(What is expected):
Reproduce the records below exactly; no pictures.

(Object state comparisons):
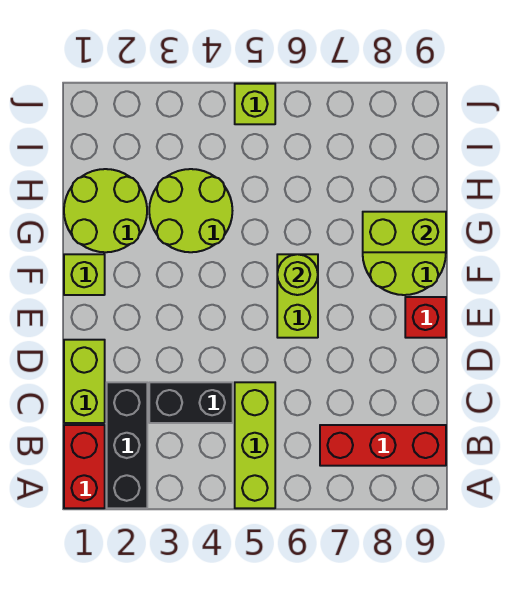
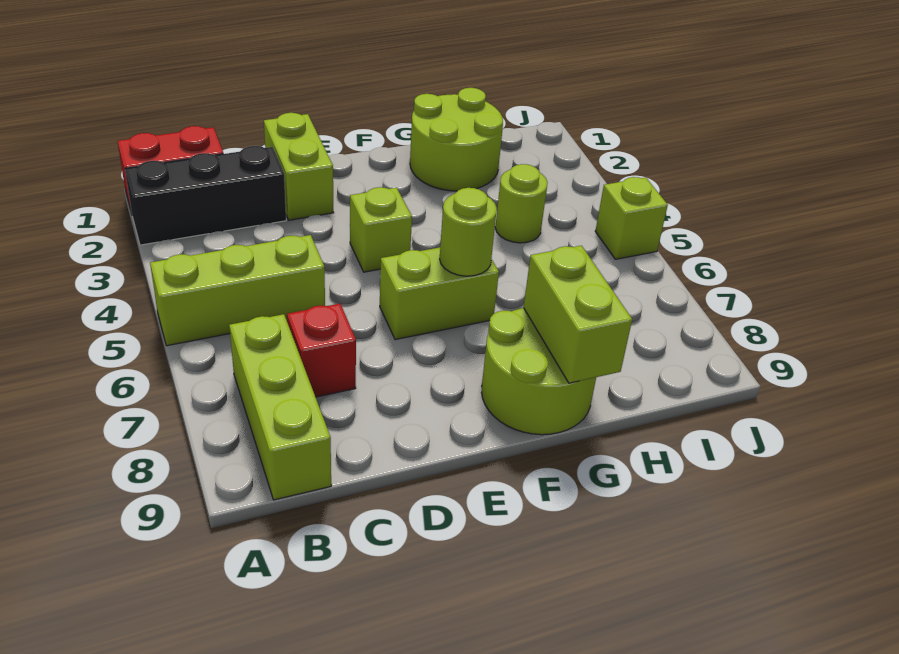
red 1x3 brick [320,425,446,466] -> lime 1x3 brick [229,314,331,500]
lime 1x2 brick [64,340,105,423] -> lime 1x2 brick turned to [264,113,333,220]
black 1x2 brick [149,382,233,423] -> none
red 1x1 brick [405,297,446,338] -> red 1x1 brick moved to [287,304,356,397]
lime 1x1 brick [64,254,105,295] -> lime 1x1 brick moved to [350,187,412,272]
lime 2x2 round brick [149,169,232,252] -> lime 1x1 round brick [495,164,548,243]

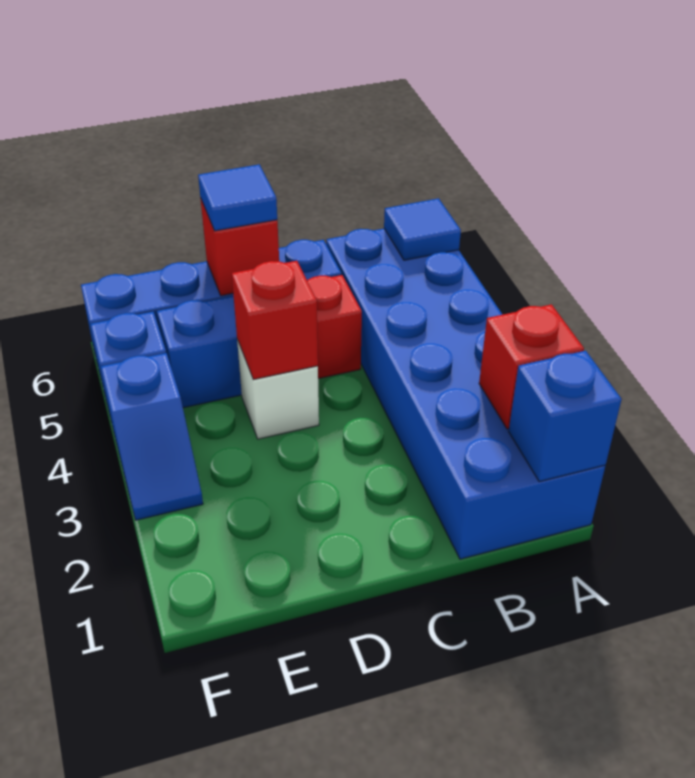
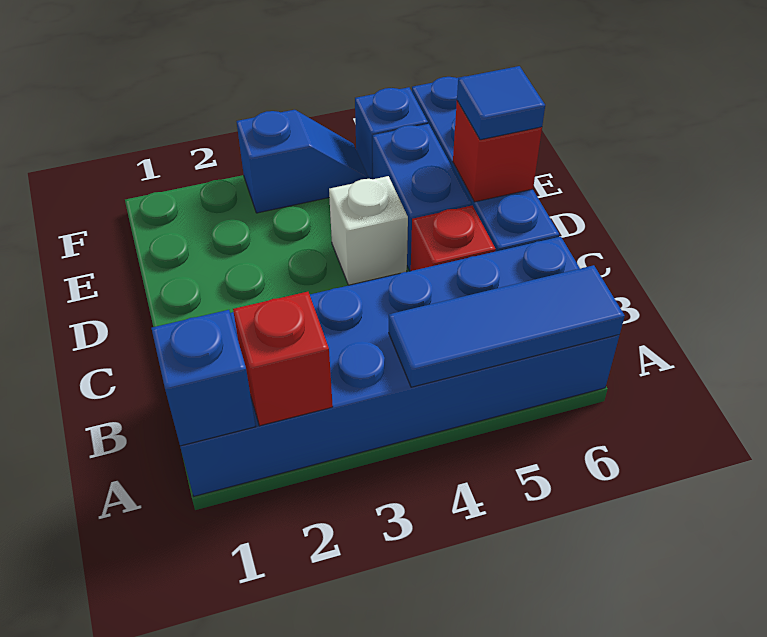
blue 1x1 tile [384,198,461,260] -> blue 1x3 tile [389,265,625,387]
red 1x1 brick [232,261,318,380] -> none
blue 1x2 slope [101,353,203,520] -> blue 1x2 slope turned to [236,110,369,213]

(Solution for this problem):
red 1x3 brick [320,425,446,466] -> lime 1x3 brick [229,314,331,500]
lime 1x2 brick [64,340,105,423] -> lime 1x2 brick turned to [264,113,333,220]
black 1x2 brick [149,382,233,423] -> none
red 1x1 brick [405,297,446,338] -> red 1x1 brick moved to [287,304,356,397]
lime 1x1 brick [64,254,105,295] -> lime 1x1 brick moved to [350,187,412,272]
lime 2x2 round brick [149,169,232,252] -> lime 1x1 round brick [495,164,548,243]

blue 1x1 tile [384,198,461,260] -> blue 1x3 tile [389,265,625,387]
red 1x1 brick [232,261,318,380] -> none
blue 1x2 slope [101,353,203,520] -> blue 1x2 slope turned to [236,110,369,213]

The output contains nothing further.